** begin GIVEN DATA **
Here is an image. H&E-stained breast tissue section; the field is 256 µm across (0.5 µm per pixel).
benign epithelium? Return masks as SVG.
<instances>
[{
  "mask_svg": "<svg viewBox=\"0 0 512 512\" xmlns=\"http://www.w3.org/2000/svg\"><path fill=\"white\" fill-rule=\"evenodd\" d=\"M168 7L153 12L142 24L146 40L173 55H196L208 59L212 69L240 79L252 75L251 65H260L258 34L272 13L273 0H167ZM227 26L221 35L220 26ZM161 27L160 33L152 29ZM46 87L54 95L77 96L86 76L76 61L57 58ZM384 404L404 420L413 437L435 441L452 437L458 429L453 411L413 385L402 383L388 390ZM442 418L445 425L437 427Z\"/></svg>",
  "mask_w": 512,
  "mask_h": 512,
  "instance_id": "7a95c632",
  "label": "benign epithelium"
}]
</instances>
** end GIVEN DATA **
= GIVEN REQUEST =
Set down the listing in full, keeping every word exactly as it is.

= RESULT OF THIS EXERCISE =
Here is an image. H&E-stained breast tissue section; the field is 256 µm across (0.5 µm per pixel).
benign epithelium? Return masks as SVG.
<instances>
[{
  "mask_svg": "<svg viewBox=\"0 0 512 512\" xmlns=\"http://www.w3.org/2000/svg\"><path fill=\"white\" fill-rule=\"evenodd\" d=\"M168 7L153 12L142 24L146 40L173 55H196L208 59L212 69L240 79L252 75L251 65H260L258 34L272 13L273 0H167ZM227 26L221 35L220 26ZM161 27L160 33L152 29ZM46 87L54 95L77 96L86 76L76 61L57 58ZM384 404L404 420L413 437L435 441L452 437L458 429L453 411L413 385L402 383L388 390ZM442 418L445 425L437 427Z\"/></svg>",
  "mask_w": 512,
  "mask_h": 512,
  "instance_id": "7a95c632",
  "label": "benign epithelium"
}]
</instances>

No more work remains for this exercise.